■ **Task objective**
Scan the records for "button" and copy each line that contains it.

Start of Records supplied

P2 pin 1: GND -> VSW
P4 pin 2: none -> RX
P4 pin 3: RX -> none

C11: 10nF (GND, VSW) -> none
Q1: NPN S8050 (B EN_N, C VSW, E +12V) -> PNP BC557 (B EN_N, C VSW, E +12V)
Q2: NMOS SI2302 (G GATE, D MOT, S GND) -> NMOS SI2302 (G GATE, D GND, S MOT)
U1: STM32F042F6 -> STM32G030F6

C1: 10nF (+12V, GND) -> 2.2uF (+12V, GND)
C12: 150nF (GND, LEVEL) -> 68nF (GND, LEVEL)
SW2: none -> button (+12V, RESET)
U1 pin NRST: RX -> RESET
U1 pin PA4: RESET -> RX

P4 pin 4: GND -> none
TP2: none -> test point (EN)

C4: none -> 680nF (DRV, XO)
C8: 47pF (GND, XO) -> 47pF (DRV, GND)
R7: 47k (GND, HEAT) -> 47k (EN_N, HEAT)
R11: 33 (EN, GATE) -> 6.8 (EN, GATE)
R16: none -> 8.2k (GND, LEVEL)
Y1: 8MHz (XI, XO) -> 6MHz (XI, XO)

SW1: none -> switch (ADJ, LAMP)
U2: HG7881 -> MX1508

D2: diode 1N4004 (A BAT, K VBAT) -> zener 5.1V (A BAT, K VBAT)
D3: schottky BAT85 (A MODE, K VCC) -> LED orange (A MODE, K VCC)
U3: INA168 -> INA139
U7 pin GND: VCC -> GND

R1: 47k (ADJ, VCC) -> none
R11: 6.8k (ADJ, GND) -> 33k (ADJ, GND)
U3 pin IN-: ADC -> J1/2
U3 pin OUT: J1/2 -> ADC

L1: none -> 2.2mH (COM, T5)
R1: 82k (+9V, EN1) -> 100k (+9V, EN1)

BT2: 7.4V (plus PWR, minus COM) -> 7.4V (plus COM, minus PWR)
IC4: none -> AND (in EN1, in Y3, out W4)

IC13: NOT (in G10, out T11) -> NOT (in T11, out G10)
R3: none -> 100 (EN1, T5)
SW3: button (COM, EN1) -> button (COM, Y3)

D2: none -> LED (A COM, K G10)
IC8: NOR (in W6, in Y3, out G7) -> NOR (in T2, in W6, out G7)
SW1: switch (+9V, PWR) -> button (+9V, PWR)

End of Records supplied

■ **Task output**
SW2: none -> button (+12V, RESET)
SW3: button (COM, EN1) -> button (COM, Y3)
SW1: switch (+9V, PWR) -> button (+9V, PWR)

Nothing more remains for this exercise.